[[ RECORD SET, beginning ]]
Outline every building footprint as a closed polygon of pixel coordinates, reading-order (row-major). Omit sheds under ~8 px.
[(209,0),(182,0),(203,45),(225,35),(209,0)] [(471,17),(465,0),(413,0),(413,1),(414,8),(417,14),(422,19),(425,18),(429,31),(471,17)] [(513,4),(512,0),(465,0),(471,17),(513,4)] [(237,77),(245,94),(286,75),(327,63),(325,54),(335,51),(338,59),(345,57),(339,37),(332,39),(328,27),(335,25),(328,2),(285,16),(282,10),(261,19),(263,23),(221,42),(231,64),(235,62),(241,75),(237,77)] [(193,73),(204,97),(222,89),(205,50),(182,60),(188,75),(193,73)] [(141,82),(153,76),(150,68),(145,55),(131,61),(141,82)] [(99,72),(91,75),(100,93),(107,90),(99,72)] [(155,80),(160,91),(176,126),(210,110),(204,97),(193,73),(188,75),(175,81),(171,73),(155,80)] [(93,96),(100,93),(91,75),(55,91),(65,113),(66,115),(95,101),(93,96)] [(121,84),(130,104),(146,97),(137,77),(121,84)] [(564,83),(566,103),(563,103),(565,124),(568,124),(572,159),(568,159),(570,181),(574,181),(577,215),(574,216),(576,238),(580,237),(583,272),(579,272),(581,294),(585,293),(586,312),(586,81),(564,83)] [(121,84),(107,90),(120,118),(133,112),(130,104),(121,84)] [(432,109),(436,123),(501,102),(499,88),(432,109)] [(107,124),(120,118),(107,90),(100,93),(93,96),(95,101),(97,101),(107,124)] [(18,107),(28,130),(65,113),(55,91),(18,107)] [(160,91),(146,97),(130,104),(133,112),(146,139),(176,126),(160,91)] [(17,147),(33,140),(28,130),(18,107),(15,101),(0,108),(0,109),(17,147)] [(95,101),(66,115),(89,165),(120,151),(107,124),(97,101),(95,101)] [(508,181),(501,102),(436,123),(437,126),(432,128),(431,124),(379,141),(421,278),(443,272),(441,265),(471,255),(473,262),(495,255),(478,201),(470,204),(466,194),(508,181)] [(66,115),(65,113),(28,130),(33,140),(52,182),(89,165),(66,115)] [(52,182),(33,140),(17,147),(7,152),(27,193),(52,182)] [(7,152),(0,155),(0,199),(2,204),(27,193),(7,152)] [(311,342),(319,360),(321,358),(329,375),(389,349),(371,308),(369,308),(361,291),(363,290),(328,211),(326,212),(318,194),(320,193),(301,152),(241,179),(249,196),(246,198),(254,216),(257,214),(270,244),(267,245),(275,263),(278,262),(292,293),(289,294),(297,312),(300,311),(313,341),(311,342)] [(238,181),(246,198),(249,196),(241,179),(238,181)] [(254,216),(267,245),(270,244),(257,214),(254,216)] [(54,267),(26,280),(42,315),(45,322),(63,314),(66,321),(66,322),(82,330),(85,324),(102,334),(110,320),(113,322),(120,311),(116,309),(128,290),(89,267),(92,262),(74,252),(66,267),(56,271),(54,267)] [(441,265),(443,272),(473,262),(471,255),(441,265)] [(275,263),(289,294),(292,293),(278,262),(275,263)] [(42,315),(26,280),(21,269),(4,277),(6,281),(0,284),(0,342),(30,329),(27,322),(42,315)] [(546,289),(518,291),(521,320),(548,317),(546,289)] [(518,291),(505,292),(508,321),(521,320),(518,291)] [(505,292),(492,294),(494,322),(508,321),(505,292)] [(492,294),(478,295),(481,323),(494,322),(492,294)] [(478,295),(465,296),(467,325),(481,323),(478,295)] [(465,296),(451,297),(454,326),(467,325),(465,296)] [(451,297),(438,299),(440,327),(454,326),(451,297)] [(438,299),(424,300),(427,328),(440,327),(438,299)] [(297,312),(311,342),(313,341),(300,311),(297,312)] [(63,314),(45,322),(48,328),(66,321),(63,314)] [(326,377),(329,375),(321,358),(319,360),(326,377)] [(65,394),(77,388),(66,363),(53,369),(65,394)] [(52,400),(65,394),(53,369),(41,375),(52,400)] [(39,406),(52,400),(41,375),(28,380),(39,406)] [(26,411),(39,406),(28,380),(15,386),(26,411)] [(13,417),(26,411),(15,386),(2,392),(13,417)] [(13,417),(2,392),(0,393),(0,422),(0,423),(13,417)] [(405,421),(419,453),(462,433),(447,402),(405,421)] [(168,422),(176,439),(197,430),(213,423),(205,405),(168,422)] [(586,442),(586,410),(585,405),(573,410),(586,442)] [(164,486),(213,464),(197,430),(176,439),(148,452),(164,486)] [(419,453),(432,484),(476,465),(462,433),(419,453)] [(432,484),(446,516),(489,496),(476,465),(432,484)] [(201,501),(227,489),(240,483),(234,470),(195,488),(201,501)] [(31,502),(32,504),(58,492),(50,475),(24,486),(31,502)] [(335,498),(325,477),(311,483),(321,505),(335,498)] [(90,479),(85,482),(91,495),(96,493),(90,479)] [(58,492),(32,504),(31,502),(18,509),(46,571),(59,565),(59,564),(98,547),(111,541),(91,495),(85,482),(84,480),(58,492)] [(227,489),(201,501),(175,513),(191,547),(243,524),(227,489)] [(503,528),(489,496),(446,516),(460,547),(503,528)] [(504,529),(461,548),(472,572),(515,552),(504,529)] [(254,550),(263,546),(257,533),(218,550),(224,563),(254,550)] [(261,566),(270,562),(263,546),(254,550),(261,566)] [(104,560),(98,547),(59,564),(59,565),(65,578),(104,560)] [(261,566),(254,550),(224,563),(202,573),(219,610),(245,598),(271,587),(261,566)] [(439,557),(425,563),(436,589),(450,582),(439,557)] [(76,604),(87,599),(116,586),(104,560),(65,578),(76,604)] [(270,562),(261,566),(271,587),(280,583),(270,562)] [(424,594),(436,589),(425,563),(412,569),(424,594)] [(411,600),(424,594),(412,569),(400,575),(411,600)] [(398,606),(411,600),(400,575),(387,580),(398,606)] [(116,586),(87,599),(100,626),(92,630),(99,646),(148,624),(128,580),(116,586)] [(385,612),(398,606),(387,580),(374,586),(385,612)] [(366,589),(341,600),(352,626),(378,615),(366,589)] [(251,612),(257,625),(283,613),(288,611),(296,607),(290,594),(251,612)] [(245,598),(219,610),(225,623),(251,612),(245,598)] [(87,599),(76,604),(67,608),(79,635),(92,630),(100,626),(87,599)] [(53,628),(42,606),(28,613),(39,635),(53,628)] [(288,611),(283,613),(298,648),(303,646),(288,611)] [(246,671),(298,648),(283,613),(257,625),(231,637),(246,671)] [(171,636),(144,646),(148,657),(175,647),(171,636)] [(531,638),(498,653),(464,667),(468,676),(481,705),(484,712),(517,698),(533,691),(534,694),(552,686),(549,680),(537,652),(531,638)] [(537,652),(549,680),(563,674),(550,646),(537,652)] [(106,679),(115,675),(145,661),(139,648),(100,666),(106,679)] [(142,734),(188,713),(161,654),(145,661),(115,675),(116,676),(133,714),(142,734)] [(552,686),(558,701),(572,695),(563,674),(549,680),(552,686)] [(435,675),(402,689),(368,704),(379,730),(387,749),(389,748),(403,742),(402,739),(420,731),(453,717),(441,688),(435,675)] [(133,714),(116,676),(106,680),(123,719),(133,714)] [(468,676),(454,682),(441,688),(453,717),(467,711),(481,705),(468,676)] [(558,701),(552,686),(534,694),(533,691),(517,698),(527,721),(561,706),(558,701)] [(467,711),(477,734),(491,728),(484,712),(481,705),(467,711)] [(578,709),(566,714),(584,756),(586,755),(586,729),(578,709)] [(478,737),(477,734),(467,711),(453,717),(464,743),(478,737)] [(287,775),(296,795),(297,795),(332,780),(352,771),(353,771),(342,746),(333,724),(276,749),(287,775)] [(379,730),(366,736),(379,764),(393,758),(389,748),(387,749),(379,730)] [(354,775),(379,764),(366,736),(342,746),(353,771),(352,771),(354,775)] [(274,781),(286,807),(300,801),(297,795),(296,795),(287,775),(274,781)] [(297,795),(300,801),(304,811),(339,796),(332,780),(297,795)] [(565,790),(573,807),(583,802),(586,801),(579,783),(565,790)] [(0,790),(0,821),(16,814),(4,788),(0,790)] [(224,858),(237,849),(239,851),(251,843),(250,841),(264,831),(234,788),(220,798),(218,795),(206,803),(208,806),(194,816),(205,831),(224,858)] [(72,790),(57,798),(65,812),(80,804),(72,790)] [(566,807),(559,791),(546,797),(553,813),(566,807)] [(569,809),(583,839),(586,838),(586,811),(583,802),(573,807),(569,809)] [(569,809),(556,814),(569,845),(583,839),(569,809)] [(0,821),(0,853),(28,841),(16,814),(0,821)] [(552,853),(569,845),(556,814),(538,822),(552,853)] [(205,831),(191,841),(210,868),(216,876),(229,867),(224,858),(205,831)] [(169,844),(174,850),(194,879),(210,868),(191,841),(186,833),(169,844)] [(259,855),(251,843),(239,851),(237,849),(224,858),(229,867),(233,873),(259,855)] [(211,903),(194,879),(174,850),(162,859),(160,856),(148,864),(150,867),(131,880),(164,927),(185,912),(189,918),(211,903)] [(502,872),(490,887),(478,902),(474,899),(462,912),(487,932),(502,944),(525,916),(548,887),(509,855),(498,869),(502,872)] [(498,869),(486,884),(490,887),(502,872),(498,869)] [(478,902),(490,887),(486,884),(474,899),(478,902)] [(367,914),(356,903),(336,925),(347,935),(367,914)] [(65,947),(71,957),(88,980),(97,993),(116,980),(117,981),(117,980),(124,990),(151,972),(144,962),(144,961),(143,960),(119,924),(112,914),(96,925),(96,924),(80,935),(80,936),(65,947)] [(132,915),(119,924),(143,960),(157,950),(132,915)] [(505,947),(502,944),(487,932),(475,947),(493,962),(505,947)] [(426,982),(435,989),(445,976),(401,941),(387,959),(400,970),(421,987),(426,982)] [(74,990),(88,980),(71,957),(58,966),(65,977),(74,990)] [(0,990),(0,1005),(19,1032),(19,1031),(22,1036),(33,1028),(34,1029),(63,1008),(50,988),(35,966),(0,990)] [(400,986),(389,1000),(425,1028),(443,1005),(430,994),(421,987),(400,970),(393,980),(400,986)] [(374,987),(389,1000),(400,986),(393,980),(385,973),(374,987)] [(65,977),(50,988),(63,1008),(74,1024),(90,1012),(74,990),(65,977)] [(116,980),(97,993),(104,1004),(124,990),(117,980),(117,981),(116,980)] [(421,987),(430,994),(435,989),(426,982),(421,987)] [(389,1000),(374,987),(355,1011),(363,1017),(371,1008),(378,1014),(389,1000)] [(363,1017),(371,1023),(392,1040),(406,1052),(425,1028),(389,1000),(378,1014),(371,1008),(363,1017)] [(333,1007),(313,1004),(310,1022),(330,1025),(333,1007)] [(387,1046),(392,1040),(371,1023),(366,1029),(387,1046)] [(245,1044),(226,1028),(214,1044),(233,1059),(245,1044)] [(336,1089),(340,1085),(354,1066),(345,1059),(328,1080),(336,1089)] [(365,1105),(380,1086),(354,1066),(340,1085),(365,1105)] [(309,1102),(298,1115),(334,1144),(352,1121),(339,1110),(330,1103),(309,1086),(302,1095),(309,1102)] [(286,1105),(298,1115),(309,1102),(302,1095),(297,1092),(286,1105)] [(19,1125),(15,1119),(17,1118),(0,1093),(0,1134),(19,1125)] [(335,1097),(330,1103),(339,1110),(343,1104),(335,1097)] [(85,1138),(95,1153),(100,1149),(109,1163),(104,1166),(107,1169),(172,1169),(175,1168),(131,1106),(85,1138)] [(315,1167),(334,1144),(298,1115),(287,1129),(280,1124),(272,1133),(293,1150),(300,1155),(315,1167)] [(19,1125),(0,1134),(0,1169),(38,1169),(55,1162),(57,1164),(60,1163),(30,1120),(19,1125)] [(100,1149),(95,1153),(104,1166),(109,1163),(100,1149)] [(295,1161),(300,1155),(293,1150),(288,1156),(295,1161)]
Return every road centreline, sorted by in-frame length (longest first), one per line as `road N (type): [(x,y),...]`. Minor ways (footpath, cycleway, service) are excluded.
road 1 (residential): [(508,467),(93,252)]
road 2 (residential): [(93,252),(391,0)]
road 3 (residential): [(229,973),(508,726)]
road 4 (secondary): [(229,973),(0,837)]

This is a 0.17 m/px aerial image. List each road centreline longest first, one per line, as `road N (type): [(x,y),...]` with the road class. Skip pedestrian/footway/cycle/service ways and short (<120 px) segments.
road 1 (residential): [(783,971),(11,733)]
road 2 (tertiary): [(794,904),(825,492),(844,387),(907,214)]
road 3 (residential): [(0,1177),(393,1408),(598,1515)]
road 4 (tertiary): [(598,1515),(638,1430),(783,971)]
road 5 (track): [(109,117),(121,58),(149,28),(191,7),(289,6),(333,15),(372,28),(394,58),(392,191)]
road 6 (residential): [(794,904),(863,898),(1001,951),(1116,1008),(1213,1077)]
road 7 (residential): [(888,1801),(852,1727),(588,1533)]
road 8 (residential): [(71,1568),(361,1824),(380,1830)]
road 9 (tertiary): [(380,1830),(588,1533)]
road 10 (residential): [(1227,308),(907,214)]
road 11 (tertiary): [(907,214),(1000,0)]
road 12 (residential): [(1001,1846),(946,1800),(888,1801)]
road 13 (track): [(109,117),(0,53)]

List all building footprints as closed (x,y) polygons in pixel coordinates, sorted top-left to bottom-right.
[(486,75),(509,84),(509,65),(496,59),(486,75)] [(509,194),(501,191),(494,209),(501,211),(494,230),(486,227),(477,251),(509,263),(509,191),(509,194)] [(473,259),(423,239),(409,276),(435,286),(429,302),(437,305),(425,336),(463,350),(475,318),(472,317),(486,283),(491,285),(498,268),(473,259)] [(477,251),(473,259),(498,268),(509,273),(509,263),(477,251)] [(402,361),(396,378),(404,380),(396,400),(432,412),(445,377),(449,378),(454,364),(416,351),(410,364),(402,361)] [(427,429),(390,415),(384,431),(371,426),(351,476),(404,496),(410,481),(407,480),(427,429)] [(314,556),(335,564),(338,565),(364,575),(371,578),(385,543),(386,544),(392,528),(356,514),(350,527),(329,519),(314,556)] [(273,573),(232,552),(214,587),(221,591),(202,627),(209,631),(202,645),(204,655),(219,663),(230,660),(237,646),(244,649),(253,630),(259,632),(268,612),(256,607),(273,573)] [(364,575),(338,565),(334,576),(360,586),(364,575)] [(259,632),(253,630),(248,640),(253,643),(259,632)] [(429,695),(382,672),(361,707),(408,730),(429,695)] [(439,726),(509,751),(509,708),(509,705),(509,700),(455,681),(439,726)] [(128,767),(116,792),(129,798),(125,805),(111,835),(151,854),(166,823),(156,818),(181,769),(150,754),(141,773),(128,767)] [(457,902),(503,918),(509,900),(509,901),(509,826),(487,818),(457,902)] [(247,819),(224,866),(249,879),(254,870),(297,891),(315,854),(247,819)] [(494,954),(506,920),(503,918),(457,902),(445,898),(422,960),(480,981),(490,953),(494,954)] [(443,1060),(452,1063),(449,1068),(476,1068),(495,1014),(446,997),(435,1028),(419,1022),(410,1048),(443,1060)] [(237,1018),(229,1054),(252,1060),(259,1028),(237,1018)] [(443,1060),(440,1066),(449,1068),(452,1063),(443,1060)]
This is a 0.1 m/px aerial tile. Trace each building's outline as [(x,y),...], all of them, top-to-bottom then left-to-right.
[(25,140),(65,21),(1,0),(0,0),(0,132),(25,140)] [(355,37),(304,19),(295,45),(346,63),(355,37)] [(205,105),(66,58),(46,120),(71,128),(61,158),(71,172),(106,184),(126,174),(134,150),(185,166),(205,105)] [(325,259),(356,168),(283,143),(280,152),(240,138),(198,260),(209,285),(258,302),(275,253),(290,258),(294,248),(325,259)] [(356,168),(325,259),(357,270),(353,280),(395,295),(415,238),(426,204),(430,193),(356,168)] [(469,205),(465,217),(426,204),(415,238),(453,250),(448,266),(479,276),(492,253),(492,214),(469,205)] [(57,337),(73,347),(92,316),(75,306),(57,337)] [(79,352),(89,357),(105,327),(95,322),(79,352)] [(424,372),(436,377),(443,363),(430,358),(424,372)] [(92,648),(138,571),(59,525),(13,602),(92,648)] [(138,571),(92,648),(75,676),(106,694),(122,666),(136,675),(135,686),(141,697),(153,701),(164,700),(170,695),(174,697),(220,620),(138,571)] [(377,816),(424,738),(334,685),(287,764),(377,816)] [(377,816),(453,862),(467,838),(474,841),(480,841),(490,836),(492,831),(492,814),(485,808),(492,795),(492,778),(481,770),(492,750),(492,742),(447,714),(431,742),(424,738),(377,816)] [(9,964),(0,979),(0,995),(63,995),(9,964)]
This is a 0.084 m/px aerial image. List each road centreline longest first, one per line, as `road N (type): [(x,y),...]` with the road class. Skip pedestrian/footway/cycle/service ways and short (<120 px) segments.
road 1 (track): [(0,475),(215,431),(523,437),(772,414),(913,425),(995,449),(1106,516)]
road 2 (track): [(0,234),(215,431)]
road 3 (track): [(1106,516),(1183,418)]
[[ RECORD SET, end ]]
*EXERCISE DETAILS*.
For every line of the records that has the word "closed" in it, make a copy.

*WRITTEN RESPONSE*.
Outline every building footprint as a closed polygon of pixel coordinates, reading-order (row-major). Omit sheds under ~8 px.
List all building footprints as closed (x,y) polygons in pixel coordinates, sorted top-left to bottom-right.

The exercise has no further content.